(Input for this task):

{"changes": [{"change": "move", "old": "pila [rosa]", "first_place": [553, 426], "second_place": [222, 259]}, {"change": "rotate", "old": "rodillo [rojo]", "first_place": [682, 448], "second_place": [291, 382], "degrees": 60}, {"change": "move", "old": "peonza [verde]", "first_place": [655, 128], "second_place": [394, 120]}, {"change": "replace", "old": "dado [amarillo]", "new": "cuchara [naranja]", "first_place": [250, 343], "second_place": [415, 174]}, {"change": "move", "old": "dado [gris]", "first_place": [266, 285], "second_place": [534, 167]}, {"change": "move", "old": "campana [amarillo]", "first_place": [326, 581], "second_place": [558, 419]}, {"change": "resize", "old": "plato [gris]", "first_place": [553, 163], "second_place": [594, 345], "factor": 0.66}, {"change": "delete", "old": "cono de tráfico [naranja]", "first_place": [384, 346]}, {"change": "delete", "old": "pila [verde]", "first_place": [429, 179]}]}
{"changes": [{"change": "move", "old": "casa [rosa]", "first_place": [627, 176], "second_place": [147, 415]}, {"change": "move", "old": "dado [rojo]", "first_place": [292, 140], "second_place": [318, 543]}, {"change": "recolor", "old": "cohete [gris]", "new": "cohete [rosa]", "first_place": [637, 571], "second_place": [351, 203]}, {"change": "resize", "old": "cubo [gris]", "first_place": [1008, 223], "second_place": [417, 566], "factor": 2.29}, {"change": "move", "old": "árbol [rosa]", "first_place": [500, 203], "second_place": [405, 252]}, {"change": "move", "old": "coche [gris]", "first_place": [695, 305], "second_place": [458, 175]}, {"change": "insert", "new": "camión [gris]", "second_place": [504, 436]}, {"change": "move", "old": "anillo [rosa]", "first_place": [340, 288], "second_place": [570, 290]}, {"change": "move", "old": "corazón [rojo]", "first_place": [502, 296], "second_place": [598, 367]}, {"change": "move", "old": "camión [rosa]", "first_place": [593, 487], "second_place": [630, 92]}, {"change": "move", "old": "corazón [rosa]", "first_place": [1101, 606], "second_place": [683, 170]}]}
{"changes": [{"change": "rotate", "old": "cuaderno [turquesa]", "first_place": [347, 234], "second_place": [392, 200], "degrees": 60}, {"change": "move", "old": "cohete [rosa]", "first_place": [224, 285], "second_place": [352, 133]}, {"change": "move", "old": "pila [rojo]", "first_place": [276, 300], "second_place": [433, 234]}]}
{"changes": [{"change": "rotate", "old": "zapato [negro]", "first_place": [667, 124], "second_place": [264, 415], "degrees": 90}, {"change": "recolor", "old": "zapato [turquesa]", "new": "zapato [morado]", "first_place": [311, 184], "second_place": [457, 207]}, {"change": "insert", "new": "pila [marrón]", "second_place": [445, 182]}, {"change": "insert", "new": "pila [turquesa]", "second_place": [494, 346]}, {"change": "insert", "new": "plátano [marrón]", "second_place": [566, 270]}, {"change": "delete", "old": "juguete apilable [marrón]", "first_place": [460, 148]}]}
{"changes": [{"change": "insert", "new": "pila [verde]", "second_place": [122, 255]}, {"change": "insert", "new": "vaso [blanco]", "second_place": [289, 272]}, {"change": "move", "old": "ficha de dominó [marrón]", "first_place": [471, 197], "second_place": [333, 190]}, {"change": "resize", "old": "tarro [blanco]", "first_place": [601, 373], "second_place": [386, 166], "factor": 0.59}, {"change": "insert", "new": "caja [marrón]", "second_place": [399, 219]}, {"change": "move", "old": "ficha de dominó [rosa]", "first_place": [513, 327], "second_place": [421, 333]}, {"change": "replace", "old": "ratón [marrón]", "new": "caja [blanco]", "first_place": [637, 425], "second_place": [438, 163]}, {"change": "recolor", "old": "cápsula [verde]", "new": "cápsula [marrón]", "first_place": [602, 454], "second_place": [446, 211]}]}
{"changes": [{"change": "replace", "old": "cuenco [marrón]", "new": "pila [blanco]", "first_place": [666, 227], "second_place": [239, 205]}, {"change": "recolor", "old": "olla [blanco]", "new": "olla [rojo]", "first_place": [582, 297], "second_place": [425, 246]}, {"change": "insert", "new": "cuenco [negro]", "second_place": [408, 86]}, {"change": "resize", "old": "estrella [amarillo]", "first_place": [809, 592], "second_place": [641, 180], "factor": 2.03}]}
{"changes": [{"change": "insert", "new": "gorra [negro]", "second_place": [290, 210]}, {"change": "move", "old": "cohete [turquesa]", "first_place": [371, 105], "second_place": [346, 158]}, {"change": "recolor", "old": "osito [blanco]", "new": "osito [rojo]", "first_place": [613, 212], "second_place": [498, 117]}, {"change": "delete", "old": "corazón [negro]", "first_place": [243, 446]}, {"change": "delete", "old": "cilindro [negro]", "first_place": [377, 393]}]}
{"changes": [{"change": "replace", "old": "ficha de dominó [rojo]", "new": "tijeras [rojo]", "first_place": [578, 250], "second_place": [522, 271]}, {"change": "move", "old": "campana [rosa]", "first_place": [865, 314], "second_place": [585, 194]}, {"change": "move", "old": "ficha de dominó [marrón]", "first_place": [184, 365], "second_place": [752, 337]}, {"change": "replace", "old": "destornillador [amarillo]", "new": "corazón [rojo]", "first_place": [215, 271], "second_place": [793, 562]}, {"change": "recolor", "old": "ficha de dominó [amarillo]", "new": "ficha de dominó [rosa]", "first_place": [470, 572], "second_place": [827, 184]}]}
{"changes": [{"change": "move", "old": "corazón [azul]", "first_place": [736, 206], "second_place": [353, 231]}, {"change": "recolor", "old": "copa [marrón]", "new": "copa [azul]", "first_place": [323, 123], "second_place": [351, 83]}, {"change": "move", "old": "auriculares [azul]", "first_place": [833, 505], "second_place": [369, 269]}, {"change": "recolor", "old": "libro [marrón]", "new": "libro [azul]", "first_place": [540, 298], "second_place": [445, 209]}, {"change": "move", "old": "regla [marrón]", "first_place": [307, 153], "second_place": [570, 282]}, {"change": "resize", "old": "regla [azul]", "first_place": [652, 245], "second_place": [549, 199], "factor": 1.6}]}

(Activity): Each entry above should be written again exactly.

(Written answer):
{"changes": [{"change": "move", "old": "pila [rosa]", "first_place": [553, 426], "second_place": [222, 259]}, {"change": "rotate", "old": "rodillo [rojo]", "first_place": [682, 448], "second_place": [291, 382], "degrees": 60}, {"change": "move", "old": "peonza [verde]", "first_place": [655, 128], "second_place": [394, 120]}, {"change": "replace", "old": "dado [amarillo]", "new": "cuchara [naranja]", "first_place": [250, 343], "second_place": [415, 174]}, {"change": "move", "old": "dado [gris]", "first_place": [266, 285], "second_place": [534, 167]}, {"change": "move", "old": "campana [amarillo]", "first_place": [326, 581], "second_place": [558, 419]}, {"change": "resize", "old": "plato [gris]", "first_place": [553, 163], "second_place": [594, 345], "factor": 0.66}, {"change": "delete", "old": "cono de tráfico [naranja]", "first_place": [384, 346]}, {"change": "delete", "old": "pila [verde]", "first_place": [429, 179]}]}
{"changes": [{"change": "move", "old": "casa [rosa]", "first_place": [627, 176], "second_place": [147, 415]}, {"change": "move", "old": "dado [rojo]", "first_place": [292, 140], "second_place": [318, 543]}, {"change": "recolor", "old": "cohete [gris]", "new": "cohete [rosa]", "first_place": [637, 571], "second_place": [351, 203]}, {"change": "resize", "old": "cubo [gris]", "first_place": [1008, 223], "second_place": [417, 566], "factor": 2.29}, {"change": "move", "old": "árbol [rosa]", "first_place": [500, 203], "second_place": [405, 252]}, {"change": "move", "old": "coche [gris]", "first_place": [695, 305], "second_place": [458, 175]}, {"change": "insert", "new": "camión [gris]", "second_place": [504, 436]}, {"change": "move", "old": "anillo [rosa]", "first_place": [340, 288], "second_place": [570, 290]}, {"change": "move", "old": "corazón [rojo]", "first_place": [502, 296], "second_place": [598, 367]}, {"change": "move", "old": "camión [rosa]", "first_place": [593, 487], "second_place": [630, 92]}, {"change": "move", "old": "corazón [rosa]", "first_place": [1101, 606], "second_place": [683, 170]}]}
{"changes": [{"change": "rotate", "old": "cuaderno [turquesa]", "first_place": [347, 234], "second_place": [392, 200], "degrees": 60}, {"change": "move", "old": "cohete [rosa]", "first_place": [224, 285], "second_place": [352, 133]}, {"change": "move", "old": "pila [rojo]", "first_place": [276, 300], "second_place": [433, 234]}]}
{"changes": [{"change": "rotate", "old": "zapato [negro]", "first_place": [667, 124], "second_place": [264, 415], "degrees": 90}, {"change": "recolor", "old": "zapato [turquesa]", "new": "zapato [morado]", "first_place": [311, 184], "second_place": [457, 207]}, {"change": "insert", "new": "pila [marrón]", "second_place": [445, 182]}, {"change": "insert", "new": "pila [turquesa]", "second_place": [494, 346]}, {"change": "insert", "new": "plátano [marrón]", "second_place": [566, 270]}, {"change": "delete", "old": "juguete apilable [marrón]", "first_place": [460, 148]}]}
{"changes": [{"change": "insert", "new": "pila [verde]", "second_place": [122, 255]}, {"change": "insert", "new": "vaso [blanco]", "second_place": [289, 272]}, {"change": "move", "old": "ficha de dominó [marrón]", "first_place": [471, 197], "second_place": [333, 190]}, {"change": "resize", "old": "tarro [blanco]", "first_place": [601, 373], "second_place": [386, 166], "factor": 0.59}, {"change": "insert", "new": "caja [marrón]", "second_place": [399, 219]}, {"change": "move", "old": "ficha de dominó [rosa]", "first_place": [513, 327], "second_place": [421, 333]}, {"change": "replace", "old": "ratón [marrón]", "new": "caja [blanco]", "first_place": [637, 425], "second_place": [438, 163]}, {"change": "recolor", "old": "cápsula [verde]", "new": "cápsula [marrón]", "first_place": [602, 454], "second_place": [446, 211]}]}
{"changes": [{"change": "replace", "old": "cuenco [marrón]", "new": "pila [blanco]", "first_place": [666, 227], "second_place": [239, 205]}, {"change": "recolor", "old": "olla [blanco]", "new": "olla [rojo]", "first_place": [582, 297], "second_place": [425, 246]}, {"change": "insert", "new": "cuenco [negro]", "second_place": [408, 86]}, {"change": "resize", "old": "estrella [amarillo]", "first_place": [809, 592], "second_place": [641, 180], "factor": 2.03}]}
{"changes": [{"change": "insert", "new": "gorra [negro]", "second_place": [290, 210]}, {"change": "move", "old": "cohete [turquesa]", "first_place": [371, 105], "second_place": [346, 158]}, {"change": "recolor", "old": "osito [blanco]", "new": "osito [rojo]", "first_place": [613, 212], "second_place": [498, 117]}, {"change": "delete", "old": "corazón [negro]", "first_place": [243, 446]}, {"change": "delete", "old": "cilindro [negro]", "first_place": [377, 393]}]}
{"changes": [{"change": "replace", "old": "ficha de dominó [rojo]", "new": "tijeras [rojo]", "first_place": [578, 250], "second_place": [522, 271]}, {"change": "move", "old": "campana [rosa]", "first_place": [865, 314], "second_place": [585, 194]}, {"change": "move", "old": "ficha de dominó [marrón]", "first_place": [184, 365], "second_place": [752, 337]}, {"change": "replace", "old": "destornillador [amarillo]", "new": "corazón [rojo]", "first_place": [215, 271], "second_place": [793, 562]}, {"change": "recolor", "old": "ficha de dominó [amarillo]", "new": "ficha de dominó [rosa]", "first_place": [470, 572], "second_place": [827, 184]}]}
{"changes": [{"change": "move", "old": "corazón [azul]", "first_place": [736, 206], "second_place": [353, 231]}, {"change": "recolor", "old": "copa [marrón]", "new": "copa [azul]", "first_place": [323, 123], "second_place": [351, 83]}, {"change": "move", "old": "auriculares [azul]", "first_place": [833, 505], "second_place": [369, 269]}, {"change": "recolor", "old": "libro [marrón]", "new": "libro [azul]", "first_place": [540, 298], "second_place": [445, 209]}, {"change": "move", "old": "regla [marrón]", "first_place": [307, 153], "second_place": [570, 282]}, {"change": "resize", "old": "regla [azul]", "first_place": [652, 245], "second_place": [549, 199], "factor": 1.6}]}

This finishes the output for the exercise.